# Assignment
Copy the data exactly. Images are to be left out.

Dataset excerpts
____________________

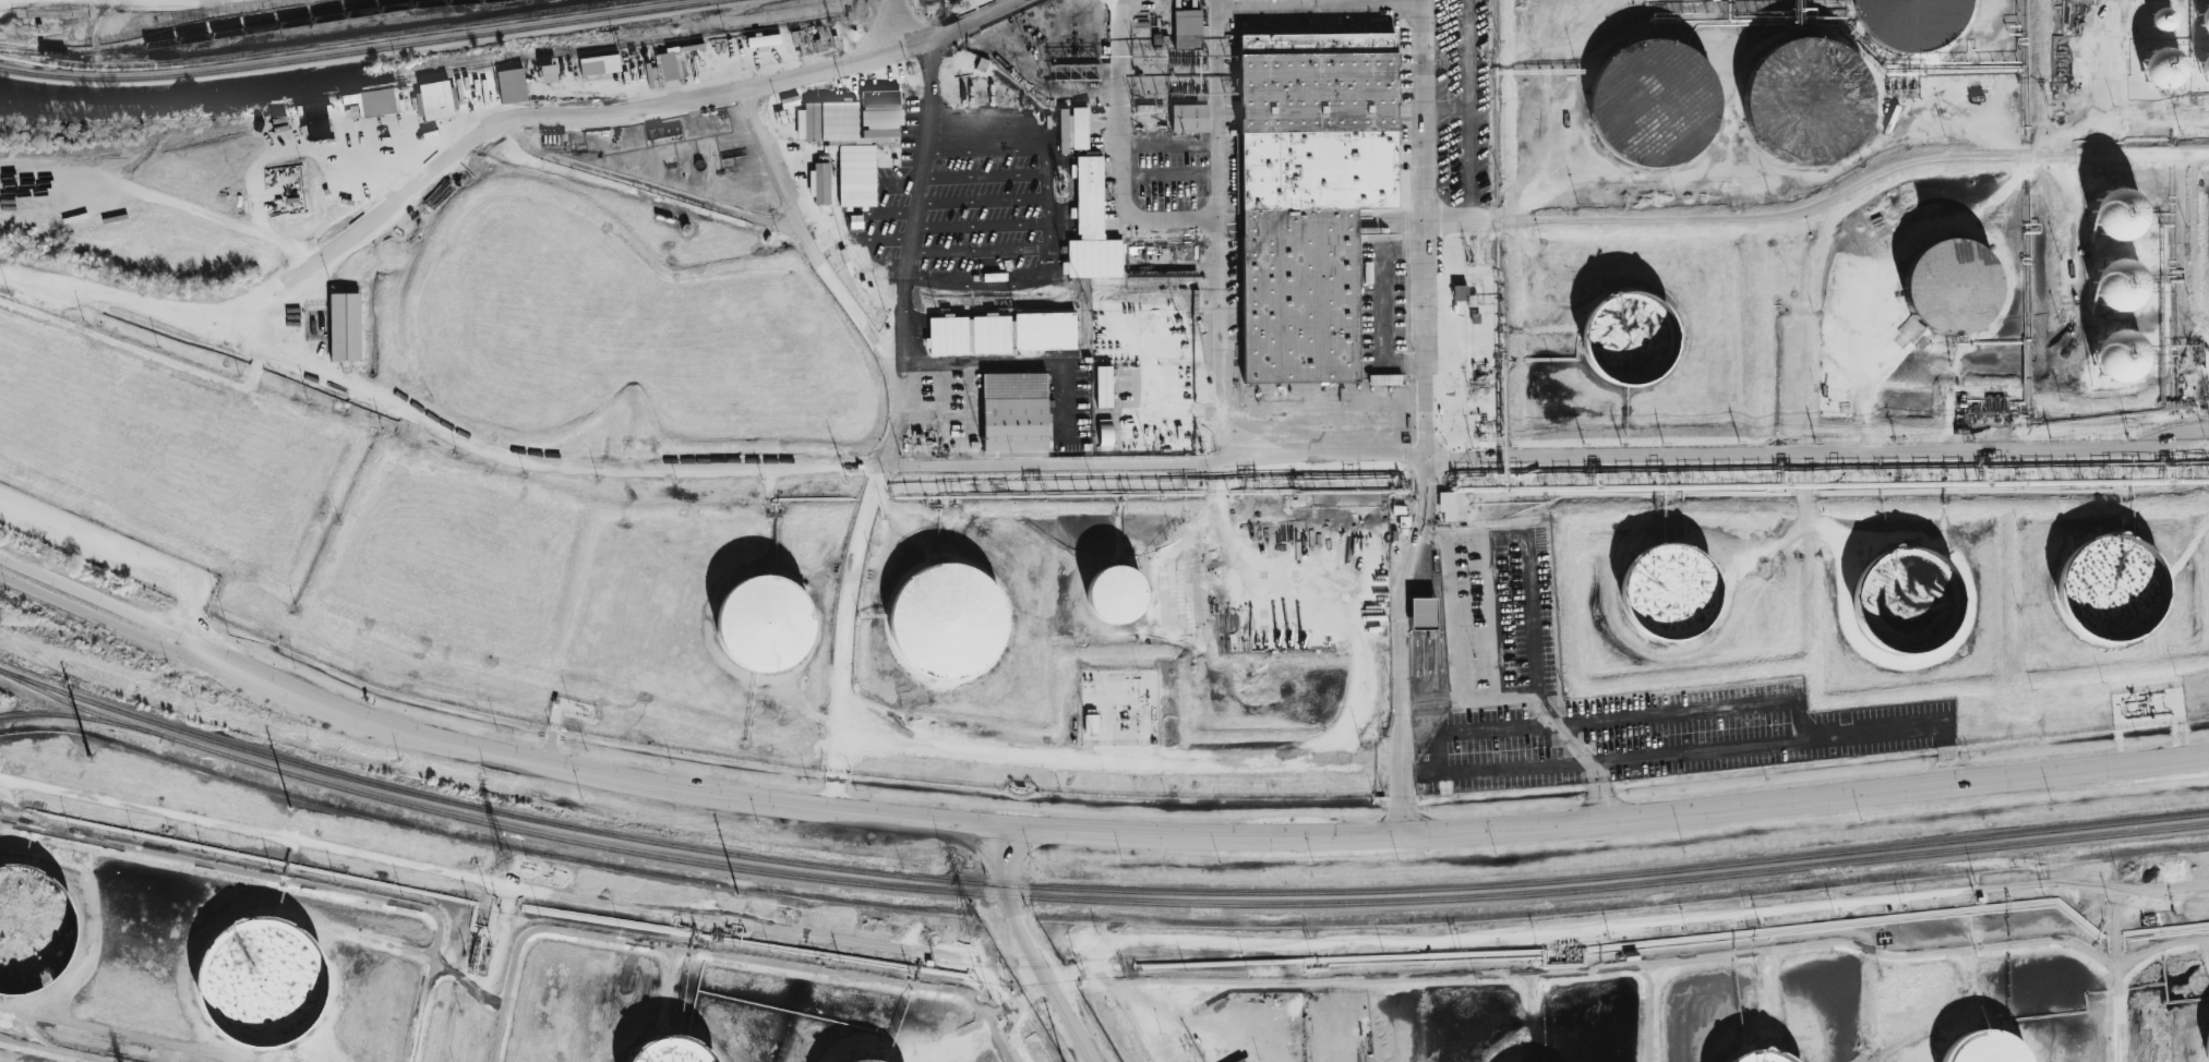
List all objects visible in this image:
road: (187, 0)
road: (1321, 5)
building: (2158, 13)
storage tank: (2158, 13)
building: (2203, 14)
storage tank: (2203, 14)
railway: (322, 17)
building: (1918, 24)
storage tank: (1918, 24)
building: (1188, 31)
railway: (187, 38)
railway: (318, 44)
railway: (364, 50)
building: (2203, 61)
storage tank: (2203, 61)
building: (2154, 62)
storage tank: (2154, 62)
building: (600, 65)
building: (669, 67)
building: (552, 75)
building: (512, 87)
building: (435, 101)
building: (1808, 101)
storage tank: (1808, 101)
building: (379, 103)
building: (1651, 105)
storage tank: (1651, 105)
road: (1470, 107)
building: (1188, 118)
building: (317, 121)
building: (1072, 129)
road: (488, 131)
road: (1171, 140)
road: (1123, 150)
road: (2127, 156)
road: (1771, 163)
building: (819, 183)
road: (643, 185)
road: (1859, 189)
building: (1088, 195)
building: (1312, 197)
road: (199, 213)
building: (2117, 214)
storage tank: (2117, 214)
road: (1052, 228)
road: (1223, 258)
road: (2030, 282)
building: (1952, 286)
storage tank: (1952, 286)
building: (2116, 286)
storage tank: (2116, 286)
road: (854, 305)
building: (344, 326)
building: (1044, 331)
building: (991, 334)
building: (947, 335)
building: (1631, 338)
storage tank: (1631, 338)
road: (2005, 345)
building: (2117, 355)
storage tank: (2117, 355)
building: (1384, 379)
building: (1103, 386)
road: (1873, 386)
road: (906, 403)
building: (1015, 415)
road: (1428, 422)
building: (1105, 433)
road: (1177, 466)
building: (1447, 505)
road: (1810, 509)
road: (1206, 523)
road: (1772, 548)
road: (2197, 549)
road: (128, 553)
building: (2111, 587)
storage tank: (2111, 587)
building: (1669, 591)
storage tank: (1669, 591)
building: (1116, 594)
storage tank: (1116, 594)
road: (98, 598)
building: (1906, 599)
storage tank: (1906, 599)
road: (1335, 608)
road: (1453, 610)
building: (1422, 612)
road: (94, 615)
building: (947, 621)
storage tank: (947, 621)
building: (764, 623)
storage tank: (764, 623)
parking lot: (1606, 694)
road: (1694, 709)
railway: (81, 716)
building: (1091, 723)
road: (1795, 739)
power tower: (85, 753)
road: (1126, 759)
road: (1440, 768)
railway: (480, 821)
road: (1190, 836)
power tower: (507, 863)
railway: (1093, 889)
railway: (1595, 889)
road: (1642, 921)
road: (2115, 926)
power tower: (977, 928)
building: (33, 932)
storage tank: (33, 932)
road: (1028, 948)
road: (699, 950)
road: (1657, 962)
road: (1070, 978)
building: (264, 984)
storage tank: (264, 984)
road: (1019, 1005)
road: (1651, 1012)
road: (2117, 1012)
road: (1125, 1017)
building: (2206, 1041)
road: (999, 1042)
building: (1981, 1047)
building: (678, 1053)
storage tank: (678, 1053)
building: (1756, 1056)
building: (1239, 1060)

____________________

# Output of the exercise
List all objects visible in this image:
road: (187, 0)
road: (1321, 5)
building: (2158, 13)
storage tank: (2158, 13)
building: (2203, 14)
storage tank: (2203, 14)
railway: (322, 17)
building: (1918, 24)
storage tank: (1918, 24)
building: (1188, 31)
railway: (187, 38)
railway: (318, 44)
railway: (364, 50)
building: (2203, 61)
storage tank: (2203, 61)
building: (2154, 62)
storage tank: (2154, 62)
building: (600, 65)
building: (669, 67)
building: (552, 75)
building: (512, 87)
building: (435, 101)
building: (1808, 101)
storage tank: (1808, 101)
building: (379, 103)
building: (1651, 105)
storage tank: (1651, 105)
road: (1470, 107)
building: (1188, 118)
building: (317, 121)
building: (1072, 129)
road: (488, 131)
road: (1171, 140)
road: (1123, 150)
road: (2127, 156)
road: (1771, 163)
building: (819, 183)
road: (643, 185)
road: (1859, 189)
building: (1088, 195)
building: (1312, 197)
road: (199, 213)
building: (2117, 214)
storage tank: (2117, 214)
road: (1052, 228)
road: (1223, 258)
road: (2030, 282)
building: (1952, 286)
storage tank: (1952, 286)
building: (2116, 286)
storage tank: (2116, 286)
road: (854, 305)
building: (344, 326)
building: (1044, 331)
building: (991, 334)
building: (947, 335)
building: (1631, 338)
storage tank: (1631, 338)
road: (2005, 345)
building: (2117, 355)
storage tank: (2117, 355)
building: (1384, 379)
building: (1103, 386)
road: (1873, 386)
road: (906, 403)
building: (1015, 415)
road: (1428, 422)
building: (1105, 433)
road: (1177, 466)
building: (1447, 505)
road: (1810, 509)
road: (1206, 523)
road: (1772, 548)
road: (2197, 549)
road: (128, 553)
building: (2111, 587)
storage tank: (2111, 587)
building: (1669, 591)
storage tank: (1669, 591)
building: (1116, 594)
storage tank: (1116, 594)
road: (98, 598)
building: (1906, 599)
storage tank: (1906, 599)
road: (1335, 608)
road: (1453, 610)
building: (1422, 612)
road: (94, 615)
building: (947, 621)
storage tank: (947, 621)
building: (764, 623)
storage tank: (764, 623)
parking lot: (1606, 694)
road: (1694, 709)
railway: (81, 716)
building: (1091, 723)
road: (1795, 739)
power tower: (85, 753)
road: (1126, 759)
road: (1440, 768)
railway: (480, 821)
road: (1190, 836)
power tower: (507, 863)
railway: (1093, 889)
railway: (1595, 889)
road: (1642, 921)
road: (2115, 926)
power tower: (977, 928)
building: (33, 932)
storage tank: (33, 932)
road: (1028, 948)
road: (699, 950)
road: (1657, 962)
road: (1070, 978)
building: (264, 984)
storage tank: (264, 984)
road: (1019, 1005)
road: (1651, 1012)
road: (2117, 1012)
road: (1125, 1017)
building: (2206, 1041)
road: (999, 1042)
building: (1981, 1047)
building: (678, 1053)
storage tank: (678, 1053)
building: (1756, 1056)
building: (1239, 1060)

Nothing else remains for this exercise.